Information shown
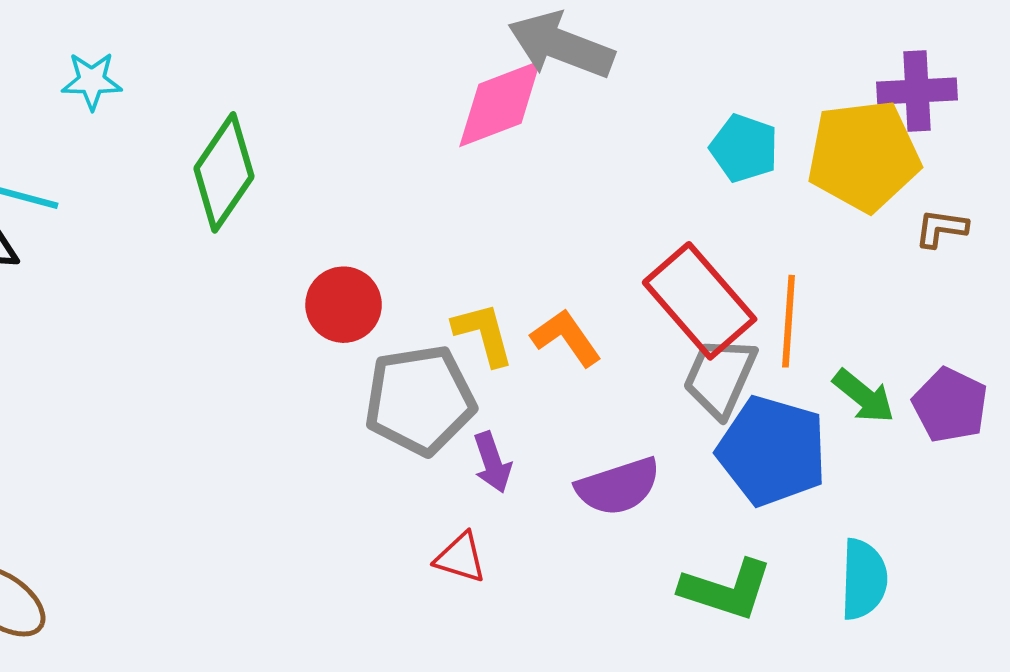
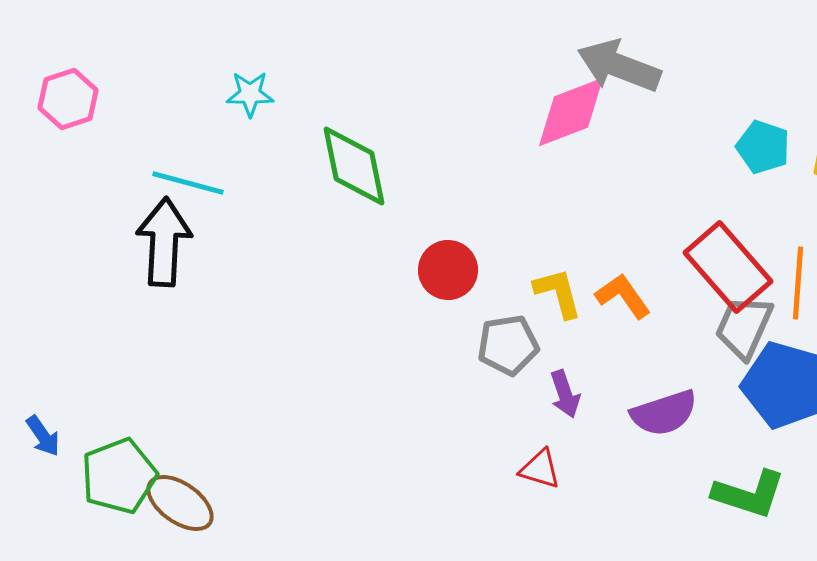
green diamond: (224, 172) -> (354, 166), turned -46
gray pentagon: (420, 400) -> (508, 345), size x0.7

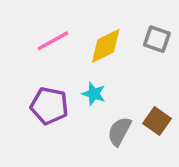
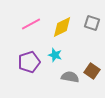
purple pentagon: (49, 106) -> (29, 62), turned -30
gray semicircle: (119, 131) -> (70, 77), turned 72

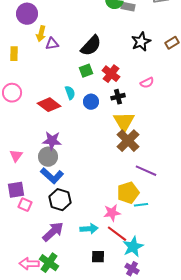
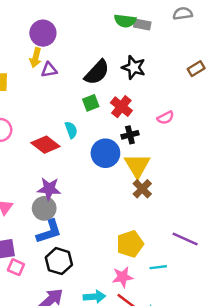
purple circle: (27, 14) -> (43, 33), moved
black star: (141, 42) -> (134, 67), moved, turned -30
blue circle: (91, 102) -> (105, 153), moved, size x1.5
brown cross: (128, 141) -> (142, 189), size x0.7
purple line: (146, 171) -> (185, 239), moved
blue L-shape: (52, 176) -> (49, 232), turned -60
yellow pentagon: (128, 193) -> (130, 244), moved

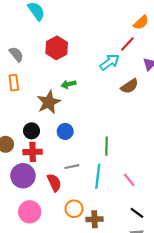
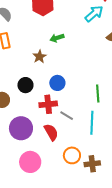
brown star: (49, 102) -> (40, 57), size x0.6
red cross: (33, 152) -> (48, 104), moved
gray line: (72, 167) -> (67, 116), turned 48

How to complete this task
Would you restate, word for word, the lines from the one holding "purple line: (146, 171) -> (185, 239), moved" through the end of the material above? Omit the pictures.

Result of this exercise
purple line: (146, 171) -> (185, 239), moved
blue L-shape: (52, 176) -> (49, 232), turned -60
yellow pentagon: (128, 193) -> (130, 244), moved

brown star: (49, 102) -> (40, 57), size x0.6
red cross: (33, 152) -> (48, 104), moved
gray line: (72, 167) -> (67, 116), turned 48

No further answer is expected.